## PROMPT
Set down every entry exactly as it stands, omitting any picture.

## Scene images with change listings
►

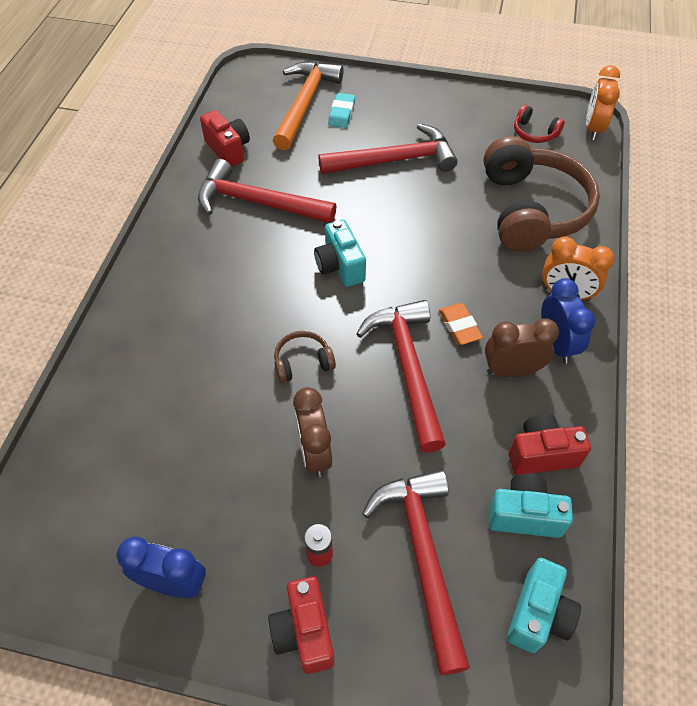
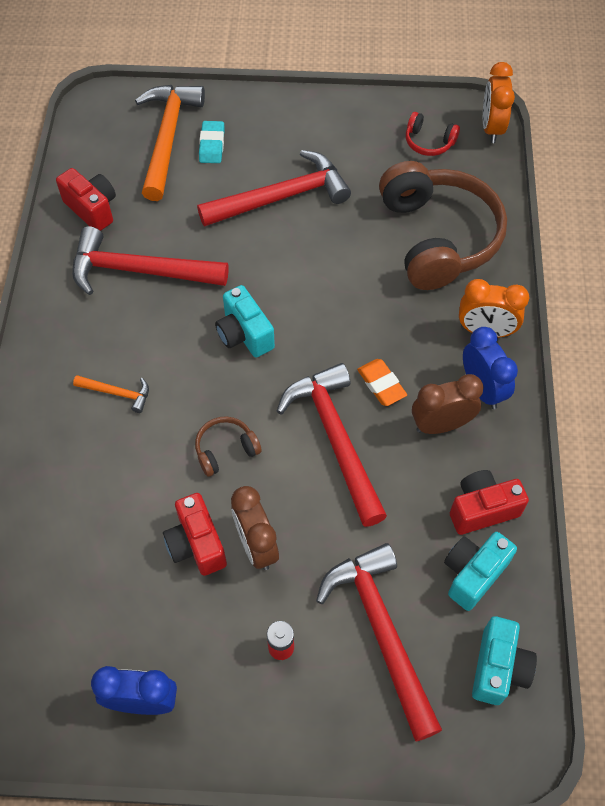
camera: 10 degrees left, 5 degrees up
(215, 299) = (117, 393): none -> orange hammer
(304, 632) = (280, 725): red camera -> red camera (196, 544)
(524, 515) = (473, 574): turquoise camera -> turquoise camera turned 45 degrees counterclockwise

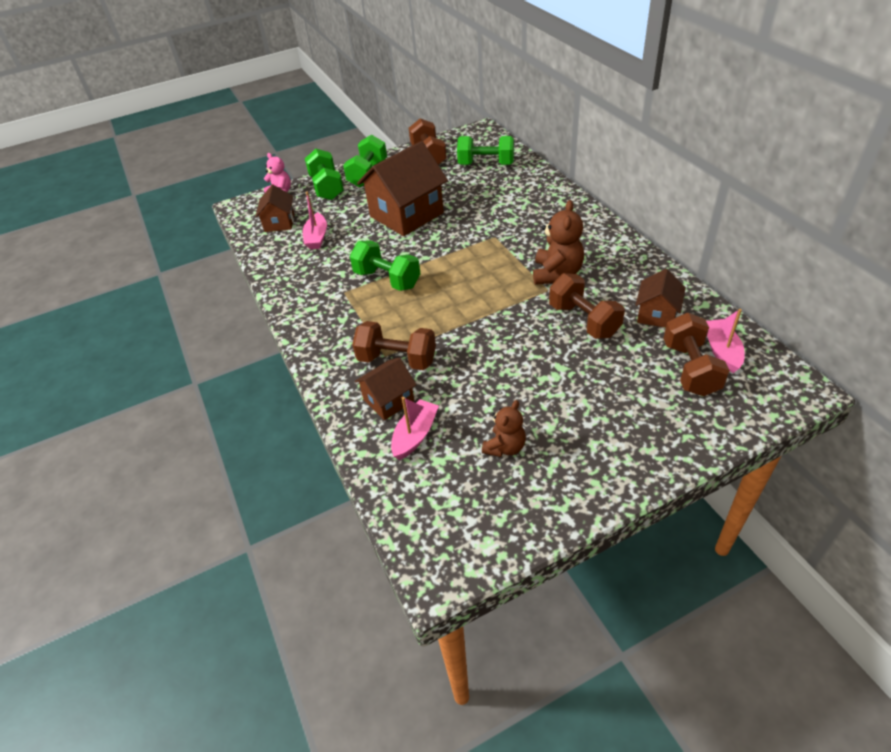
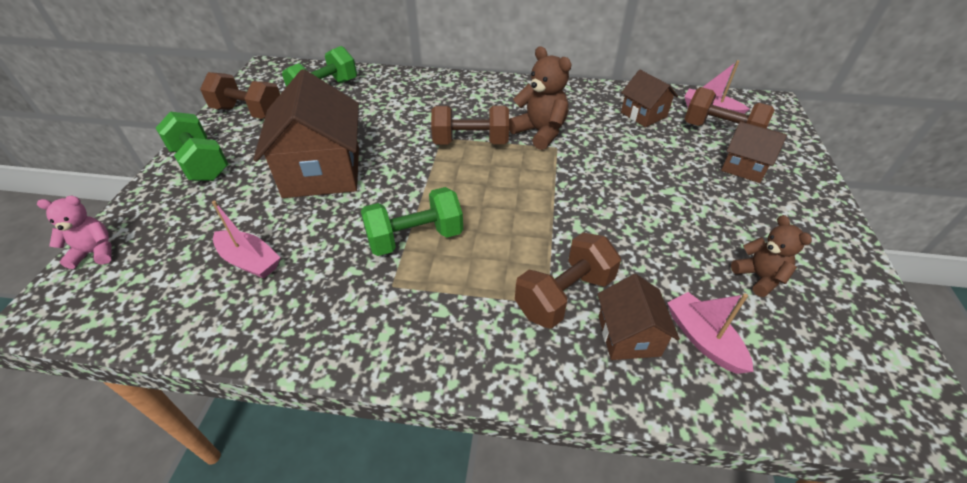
camera: 60 degrees left, 0 degrees up
(279, 223) = (158, 283): brown house -> brown house (743, 167)
(327, 187) = (164, 206): green dumbbell -> none
(584, 320) = (618, 149): brown dumbbell -> brown dumbbell (470, 142)

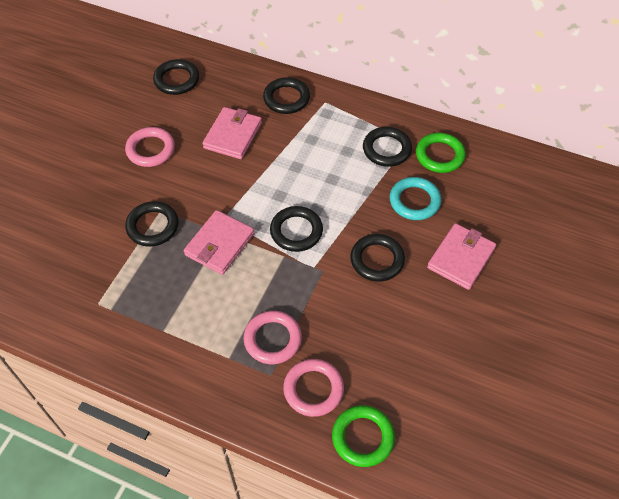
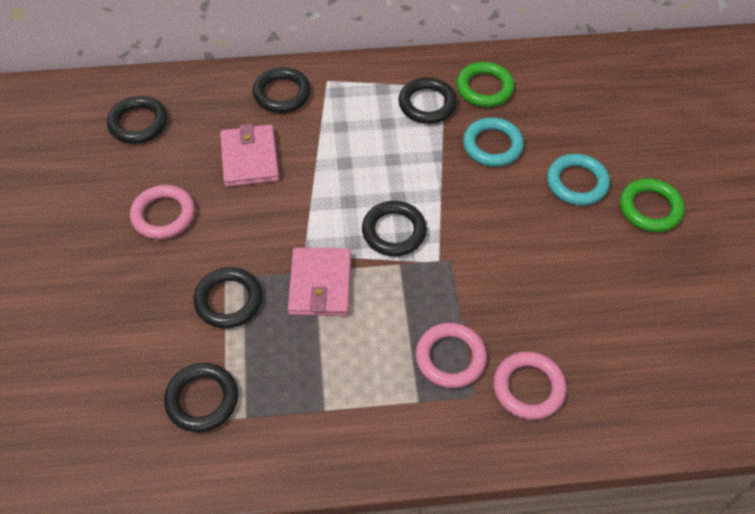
camera: 30 degrees left, 0 degrees up
(363, 437) = (610, 410): green ring -> green ring (650, 208)
(377, 260) = (497, 223): black ring -> black ring (202, 399)
(461, 258) = (577, 183): pink wallet -> turquoise ring

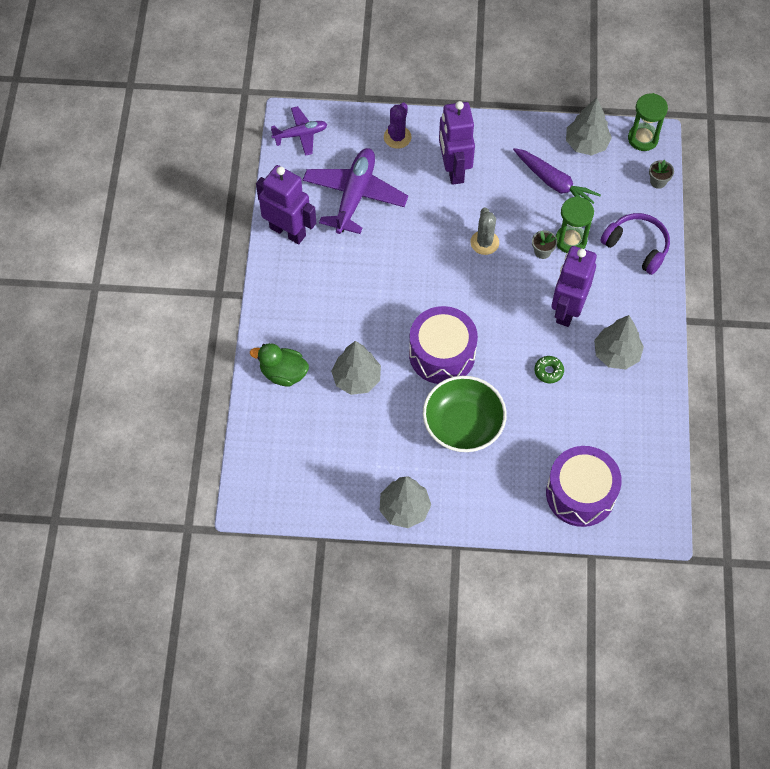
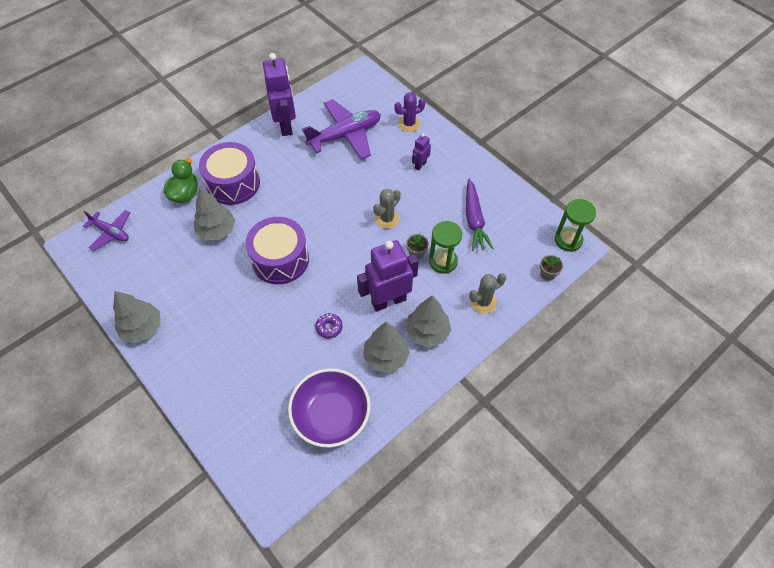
camera: 45 degrees right, 5 degrees down
(283, 373) = (185, 194): green duck -> green duck turned 45 degrees clockwise
(300, 134) = (357, 84): purple plane -> purple plane (111, 232)
(454, 169) = (420, 165): purple robot -> purple robot, size x0.48
(463, 424) = (238, 311): green bowl -> none
(548, 371) = (329, 327): green donut -> purple donut
(580, 494) = (250, 424): purple drum -> purple drum (233, 183)
(586, 144) = (524, 214): grey tree -> grey tree (427, 332)
(629, 432) = (331, 415): none -> purple bowl
(637, 246) = (483, 302): purple headphones -> grey cactus

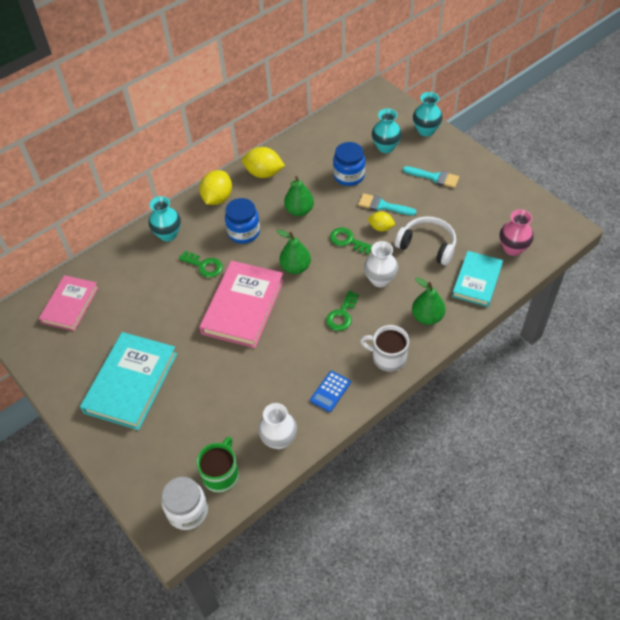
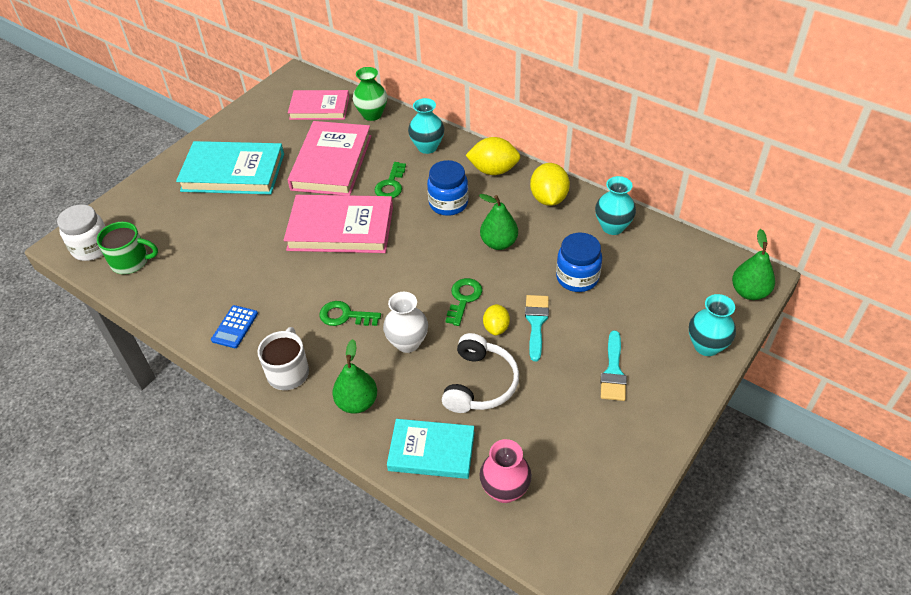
camera: 75 degrees right, 5 degrees down
(103, 266) = (372, 114): none -> green vase
(155, 304) = (331, 162): none -> pink book
(279, 439) = (171, 296): white vase -> none
(295, 267) = (407, 259): green pear -> green pear (749, 292)
(330, 391) = (235, 327): blue calculator -> blue calculator turned 90 degrees counterclockwise
(385, 147) = (649, 306): turquoise vase -> turquoise vase (612, 227)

◄

## EXERCISE ANSWER
camera: 10 degrees left, 5 degrees up
(215, 299) = (117, 393): none -> orange hammer
(304, 632) = (280, 725): red camera -> red camera (196, 544)
(524, 515) = (473, 574): turquoise camera -> turquoise camera turned 45 degrees counterclockwise

camera: 60 degrees left, 0 degrees up
(279, 223) = (158, 283): brown house -> brown house (743, 167)
(327, 187) = (164, 206): green dumbbell -> none
(584, 320) = (618, 149): brown dumbbell -> brown dumbbell (470, 142)

camera: 30 degrees left, 0 degrees up
(363, 437) = (610, 410): green ring -> green ring (650, 208)
(377, 260) = (497, 223): black ring -> black ring (202, 399)
(461, 258) = (577, 183): pink wallet -> turquoise ring

camera: 45 degrees right, 5 degrees down
(283, 373) = (185, 194): green duck -> green duck turned 45 degrees clockwise
(300, 134) = (357, 84): purple plane -> purple plane (111, 232)
(454, 169) = (420, 165): purple robot -> purple robot, size x0.48
(463, 424) = (238, 311): green bowl -> none
(548, 371) = (329, 327): green donut -> purple donut
(580, 494) = (250, 424): purple drum -> purple drum (233, 183)
(586, 144) = (524, 214): grey tree -> grey tree (427, 332)
(629, 432) = (331, 415): none -> purple bowl
(637, 246) = (483, 302): purple headphones -> grey cactus

camera: 75 degrees right, 5 degrees down
(103, 266) = (372, 114): none -> green vase
(155, 304) = (331, 162): none -> pink book
(279, 439) = (171, 296): white vase -> none
(295, 267) = (407, 259): green pear -> green pear (749, 292)
(330, 391) = (235, 327): blue calculator -> blue calculator turned 90 degrees counterclockwise
(385, 147) = (649, 306): turquoise vase -> turquoise vase (612, 227)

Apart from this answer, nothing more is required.